### What this task involves
Locate each line in the items below that contains the string "hexagon" and copy those lines in full. Case counts.

======== Information provided

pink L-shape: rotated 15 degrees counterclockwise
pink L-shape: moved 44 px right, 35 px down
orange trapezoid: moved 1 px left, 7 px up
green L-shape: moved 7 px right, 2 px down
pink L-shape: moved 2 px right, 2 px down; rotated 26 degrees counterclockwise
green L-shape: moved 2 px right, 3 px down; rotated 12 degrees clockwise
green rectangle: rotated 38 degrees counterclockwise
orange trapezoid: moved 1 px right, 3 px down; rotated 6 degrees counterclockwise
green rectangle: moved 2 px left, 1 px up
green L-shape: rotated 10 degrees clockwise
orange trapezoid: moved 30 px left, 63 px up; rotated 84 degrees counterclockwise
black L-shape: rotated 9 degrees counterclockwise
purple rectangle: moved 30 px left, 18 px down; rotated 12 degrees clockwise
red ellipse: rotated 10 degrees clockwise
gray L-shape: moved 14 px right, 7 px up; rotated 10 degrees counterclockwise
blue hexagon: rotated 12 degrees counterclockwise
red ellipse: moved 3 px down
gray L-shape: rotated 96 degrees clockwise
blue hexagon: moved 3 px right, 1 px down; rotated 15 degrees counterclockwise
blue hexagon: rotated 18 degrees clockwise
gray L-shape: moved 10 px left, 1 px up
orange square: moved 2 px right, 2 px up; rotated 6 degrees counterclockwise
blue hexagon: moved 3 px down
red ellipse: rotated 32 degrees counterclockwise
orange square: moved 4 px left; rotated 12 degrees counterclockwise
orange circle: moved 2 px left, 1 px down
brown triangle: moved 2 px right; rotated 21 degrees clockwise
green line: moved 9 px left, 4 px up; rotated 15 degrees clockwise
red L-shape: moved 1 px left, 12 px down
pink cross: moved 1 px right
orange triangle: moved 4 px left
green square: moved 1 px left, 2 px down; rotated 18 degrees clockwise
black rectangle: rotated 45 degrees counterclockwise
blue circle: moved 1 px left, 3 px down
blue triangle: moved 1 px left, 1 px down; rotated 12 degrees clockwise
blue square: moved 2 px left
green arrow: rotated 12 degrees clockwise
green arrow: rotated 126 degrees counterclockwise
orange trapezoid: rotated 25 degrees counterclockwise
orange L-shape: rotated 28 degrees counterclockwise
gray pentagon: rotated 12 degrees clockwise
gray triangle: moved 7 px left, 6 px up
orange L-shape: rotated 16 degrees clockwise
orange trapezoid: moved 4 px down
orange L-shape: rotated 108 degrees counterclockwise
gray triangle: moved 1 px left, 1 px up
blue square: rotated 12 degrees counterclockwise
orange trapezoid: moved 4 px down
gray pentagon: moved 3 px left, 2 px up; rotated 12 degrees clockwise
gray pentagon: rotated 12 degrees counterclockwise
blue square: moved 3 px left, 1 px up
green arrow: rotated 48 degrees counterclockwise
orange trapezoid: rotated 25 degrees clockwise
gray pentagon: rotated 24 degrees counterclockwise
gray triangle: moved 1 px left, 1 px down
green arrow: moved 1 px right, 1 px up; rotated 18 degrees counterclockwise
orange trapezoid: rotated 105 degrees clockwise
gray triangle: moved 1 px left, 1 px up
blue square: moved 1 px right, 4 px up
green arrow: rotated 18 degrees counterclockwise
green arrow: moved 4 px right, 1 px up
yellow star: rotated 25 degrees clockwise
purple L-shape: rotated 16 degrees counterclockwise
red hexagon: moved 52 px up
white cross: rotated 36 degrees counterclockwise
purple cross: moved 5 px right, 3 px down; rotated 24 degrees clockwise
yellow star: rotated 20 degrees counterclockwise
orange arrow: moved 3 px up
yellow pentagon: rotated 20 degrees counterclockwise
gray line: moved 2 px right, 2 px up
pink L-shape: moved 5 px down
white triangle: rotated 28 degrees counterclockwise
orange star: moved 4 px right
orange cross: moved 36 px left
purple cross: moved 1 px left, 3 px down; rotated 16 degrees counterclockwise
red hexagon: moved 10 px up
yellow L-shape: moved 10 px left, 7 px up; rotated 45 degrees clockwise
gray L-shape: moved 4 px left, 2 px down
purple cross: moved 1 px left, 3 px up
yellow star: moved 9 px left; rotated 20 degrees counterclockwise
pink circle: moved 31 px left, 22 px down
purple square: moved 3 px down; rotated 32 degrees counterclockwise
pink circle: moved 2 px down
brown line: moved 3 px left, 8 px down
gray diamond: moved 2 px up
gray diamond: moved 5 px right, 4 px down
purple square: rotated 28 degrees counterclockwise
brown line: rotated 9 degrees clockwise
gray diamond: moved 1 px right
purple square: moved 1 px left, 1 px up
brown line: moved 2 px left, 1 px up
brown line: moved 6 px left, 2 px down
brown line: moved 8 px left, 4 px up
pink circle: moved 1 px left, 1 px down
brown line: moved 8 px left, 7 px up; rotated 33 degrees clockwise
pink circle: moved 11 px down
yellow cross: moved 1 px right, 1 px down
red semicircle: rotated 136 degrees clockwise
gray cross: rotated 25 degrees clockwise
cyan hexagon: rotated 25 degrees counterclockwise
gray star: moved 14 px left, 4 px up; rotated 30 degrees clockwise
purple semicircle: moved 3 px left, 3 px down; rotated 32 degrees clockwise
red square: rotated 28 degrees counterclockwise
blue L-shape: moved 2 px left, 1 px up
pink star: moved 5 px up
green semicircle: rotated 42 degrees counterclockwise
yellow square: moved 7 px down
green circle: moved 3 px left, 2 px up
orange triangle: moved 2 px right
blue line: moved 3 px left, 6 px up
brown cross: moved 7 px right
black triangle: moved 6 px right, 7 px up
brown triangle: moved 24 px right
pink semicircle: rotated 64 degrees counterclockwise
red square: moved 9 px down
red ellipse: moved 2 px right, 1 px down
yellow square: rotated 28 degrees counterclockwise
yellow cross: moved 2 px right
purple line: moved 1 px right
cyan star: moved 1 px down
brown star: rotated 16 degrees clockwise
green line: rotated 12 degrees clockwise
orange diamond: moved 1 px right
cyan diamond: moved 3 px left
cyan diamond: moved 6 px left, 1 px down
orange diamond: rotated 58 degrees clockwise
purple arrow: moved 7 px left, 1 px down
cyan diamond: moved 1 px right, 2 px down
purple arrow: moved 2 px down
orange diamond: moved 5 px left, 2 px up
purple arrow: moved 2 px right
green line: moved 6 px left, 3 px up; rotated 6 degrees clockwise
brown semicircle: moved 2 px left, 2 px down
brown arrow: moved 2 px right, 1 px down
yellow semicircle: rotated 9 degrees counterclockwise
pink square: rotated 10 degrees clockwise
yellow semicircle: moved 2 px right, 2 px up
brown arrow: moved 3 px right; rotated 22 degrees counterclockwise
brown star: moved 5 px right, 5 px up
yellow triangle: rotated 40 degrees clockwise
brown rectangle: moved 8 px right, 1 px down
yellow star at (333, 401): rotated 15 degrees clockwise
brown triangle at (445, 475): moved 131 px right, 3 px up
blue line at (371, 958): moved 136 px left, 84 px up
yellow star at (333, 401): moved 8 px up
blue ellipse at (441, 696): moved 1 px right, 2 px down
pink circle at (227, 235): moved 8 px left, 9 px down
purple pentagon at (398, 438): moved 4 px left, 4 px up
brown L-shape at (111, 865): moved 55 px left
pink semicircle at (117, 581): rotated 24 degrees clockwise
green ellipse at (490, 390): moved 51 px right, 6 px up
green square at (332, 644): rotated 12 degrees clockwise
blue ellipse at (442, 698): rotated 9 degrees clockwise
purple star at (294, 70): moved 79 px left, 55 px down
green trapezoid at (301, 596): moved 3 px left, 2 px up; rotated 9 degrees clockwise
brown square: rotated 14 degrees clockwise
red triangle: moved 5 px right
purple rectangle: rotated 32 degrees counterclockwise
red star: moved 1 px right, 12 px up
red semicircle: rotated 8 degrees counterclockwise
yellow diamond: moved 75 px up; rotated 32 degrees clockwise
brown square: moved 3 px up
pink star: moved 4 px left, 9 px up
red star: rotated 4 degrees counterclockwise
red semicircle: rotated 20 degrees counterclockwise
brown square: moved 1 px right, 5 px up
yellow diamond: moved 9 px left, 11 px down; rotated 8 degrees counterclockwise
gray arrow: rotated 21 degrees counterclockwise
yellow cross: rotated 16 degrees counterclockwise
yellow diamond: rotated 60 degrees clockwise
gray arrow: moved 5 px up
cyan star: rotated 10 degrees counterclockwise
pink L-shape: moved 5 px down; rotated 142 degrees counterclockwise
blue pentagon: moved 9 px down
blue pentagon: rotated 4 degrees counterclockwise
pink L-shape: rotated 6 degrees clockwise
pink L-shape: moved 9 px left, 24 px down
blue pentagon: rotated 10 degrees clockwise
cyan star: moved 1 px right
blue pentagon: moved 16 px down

================

### Solution for this exercise
blue hexagon: rotated 12 degrees counterclockwise
blue hexagon: moved 3 px right, 1 px down; rotated 15 degrees counterclockwise
blue hexagon: rotated 18 degrees clockwise
blue hexagon: moved 3 px down
red hexagon: moved 52 px up
red hexagon: moved 10 px up
cyan hexagon: rotated 25 degrees counterclockwise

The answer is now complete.